START EXCERPTED RECORDS

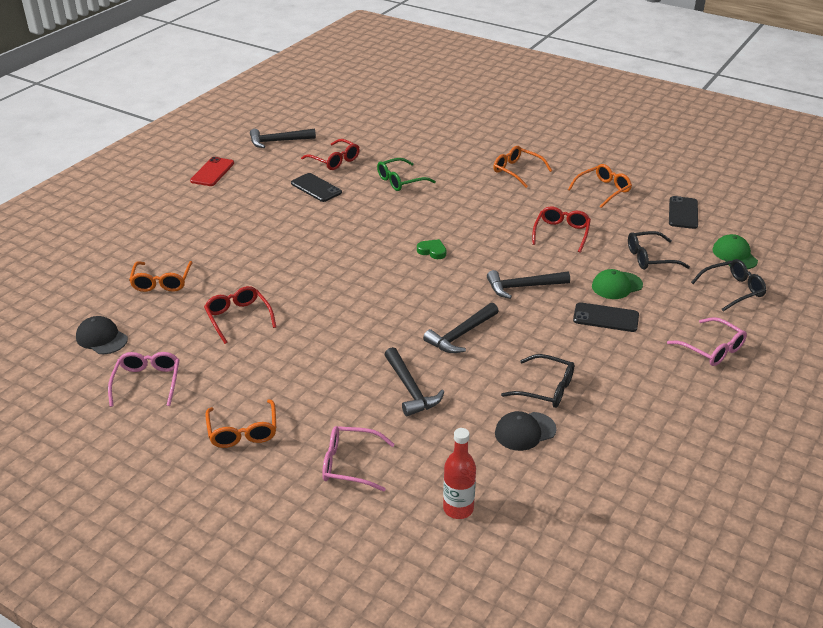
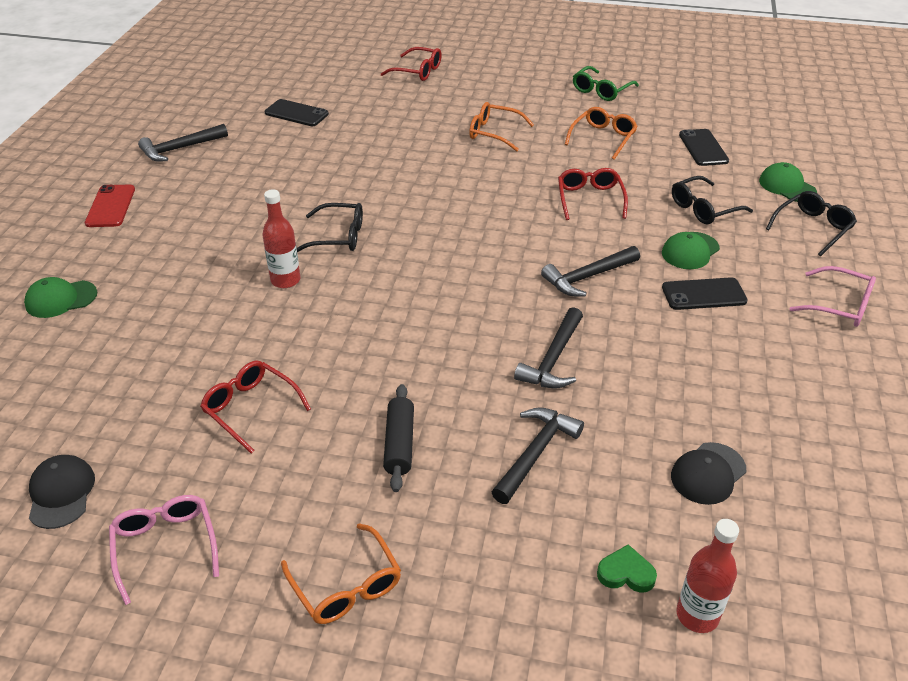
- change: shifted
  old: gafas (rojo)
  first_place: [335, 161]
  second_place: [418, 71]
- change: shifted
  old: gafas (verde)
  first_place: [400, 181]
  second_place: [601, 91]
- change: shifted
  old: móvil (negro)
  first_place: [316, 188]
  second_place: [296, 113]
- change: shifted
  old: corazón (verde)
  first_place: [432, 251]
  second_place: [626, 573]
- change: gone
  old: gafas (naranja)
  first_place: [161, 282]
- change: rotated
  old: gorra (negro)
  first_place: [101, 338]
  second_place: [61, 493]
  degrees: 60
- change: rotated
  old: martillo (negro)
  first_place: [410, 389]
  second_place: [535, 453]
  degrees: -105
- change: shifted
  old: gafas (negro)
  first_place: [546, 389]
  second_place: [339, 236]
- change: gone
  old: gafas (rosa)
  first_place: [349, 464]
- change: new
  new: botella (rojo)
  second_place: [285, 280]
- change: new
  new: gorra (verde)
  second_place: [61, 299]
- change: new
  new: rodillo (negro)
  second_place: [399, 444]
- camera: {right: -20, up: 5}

END EXCERPTED RECORDS

Please copy out the entries above exactly as they appear, but skip their images.

- change: shifted
  old: gafas (rojo)
  first_place: [335, 161]
  second_place: [418, 71]
- change: shifted
  old: gafas (verde)
  first_place: [400, 181]
  second_place: [601, 91]
- change: shifted
  old: móvil (negro)
  first_place: [316, 188]
  second_place: [296, 113]
- change: shifted
  old: corazón (verde)
  first_place: [432, 251]
  second_place: [626, 573]
- change: gone
  old: gafas (naranja)
  first_place: [161, 282]
- change: rotated
  old: gorra (negro)
  first_place: [101, 338]
  second_place: [61, 493]
  degrees: 60
- change: rotated
  old: martillo (negro)
  first_place: [410, 389]
  second_place: [535, 453]
  degrees: -105
- change: shifted
  old: gafas (negro)
  first_place: [546, 389]
  second_place: [339, 236]
- change: gone
  old: gafas (rosa)
  first_place: [349, 464]
- change: new
  new: botella (rojo)
  second_place: [285, 280]
- change: new
  new: gorra (verde)
  second_place: [61, 299]
- change: new
  new: rodillo (negro)
  second_place: [399, 444]
- camera: {right: -20, up: 5}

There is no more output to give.